Retype exactly the stretch of lines that begins at the line containing "turquoise clock: 1 -> 0" and ends at the last line of the data, with no other lines.
====
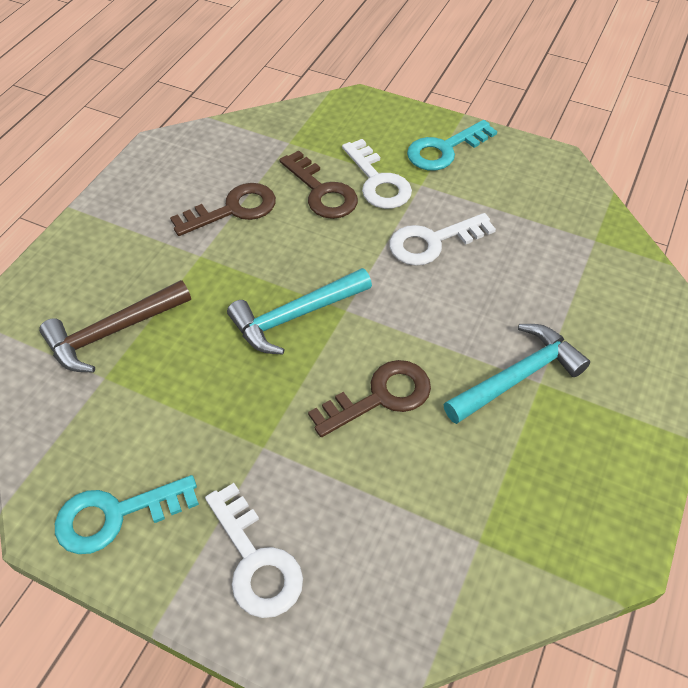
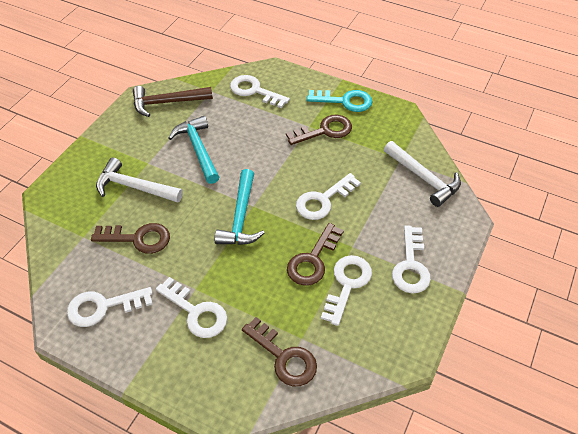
brown key: 3 -> 4
turquoise key: 2 -> 1
white hammer: 0 -> 2
white key: 3 -> 6

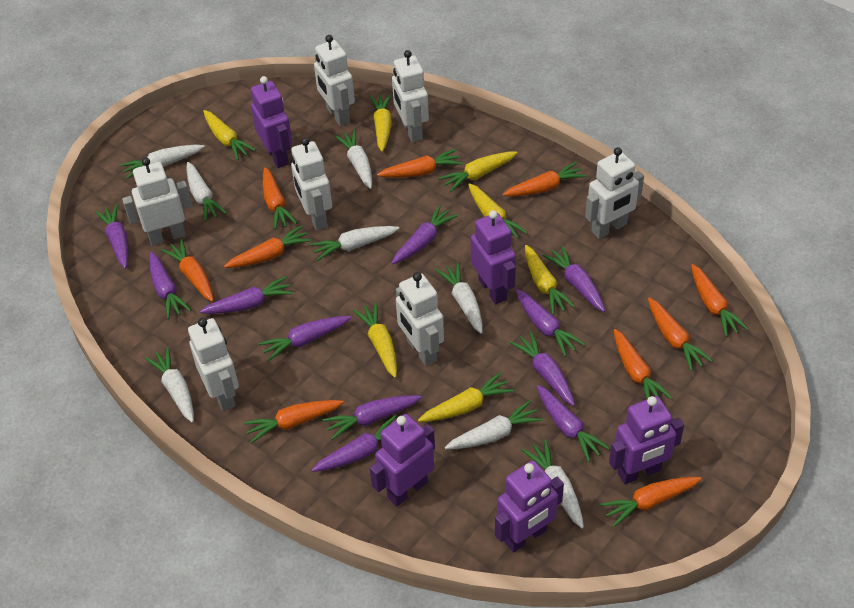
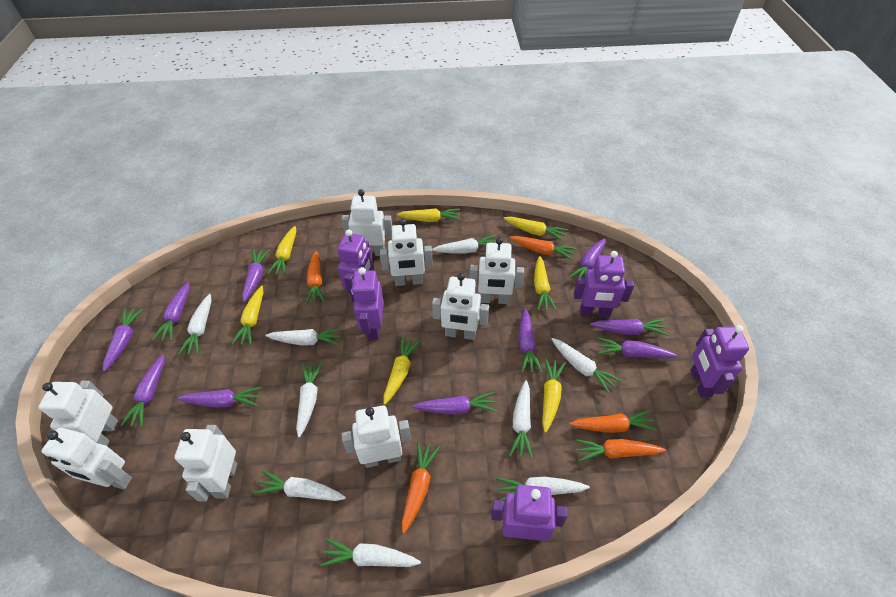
orange carrot: 10 -> 5
purple carrot: 11 -> 10
white carrot: 8 -> 9
white robot: 7 -> 8

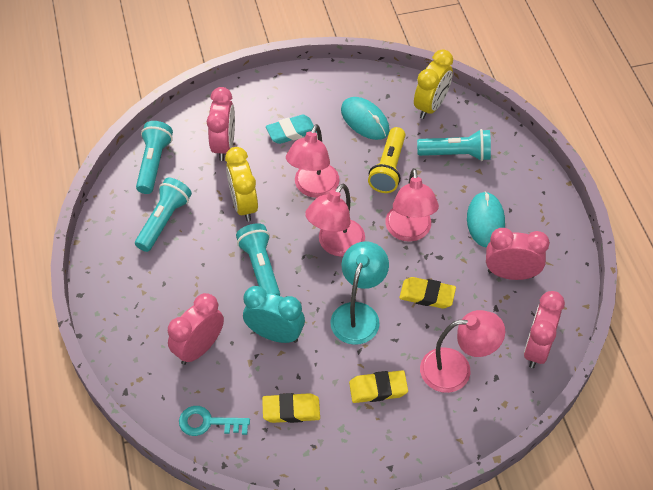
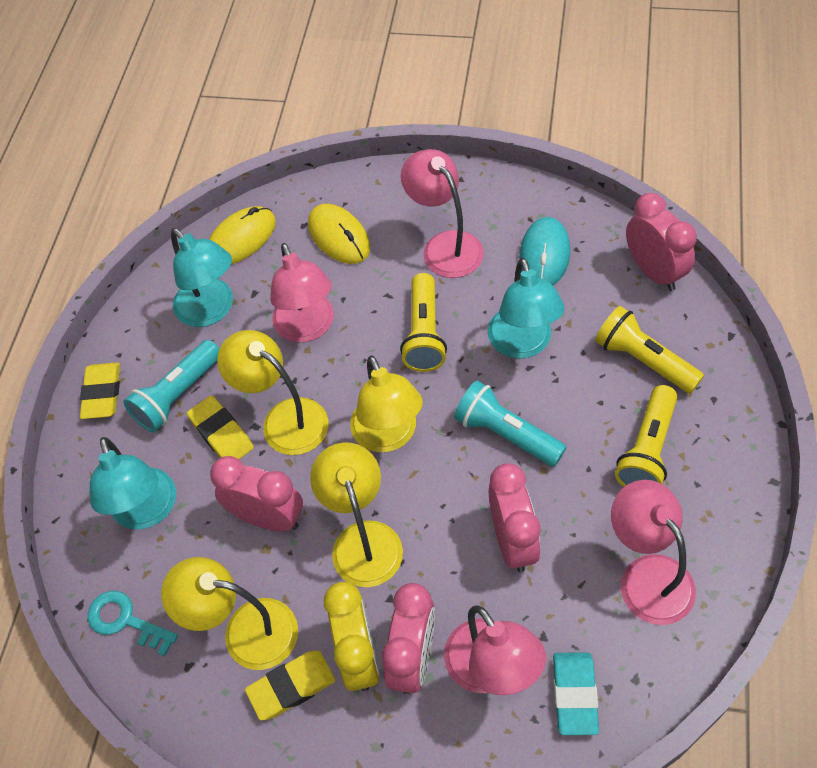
turquoise clock: 1 -> 0
turquoise flashlight: 4 -> 2
turquoise lamp: 1 -> 3
turquoise mouse: 2 -> 1
yellow clock: 2 -> 1
yellow flashlight: 1 -> 3
yellow lamp: 0 -> 4
yellow mouse: 0 -> 2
====
→ Result of the exercise:
turquoise clock: 1 -> 0
turquoise flashlight: 4 -> 2
turquoise lamp: 1 -> 3
turquoise mouse: 2 -> 1
yellow clock: 2 -> 1
yellow flashlight: 1 -> 3
yellow lamp: 0 -> 4
yellow mouse: 0 -> 2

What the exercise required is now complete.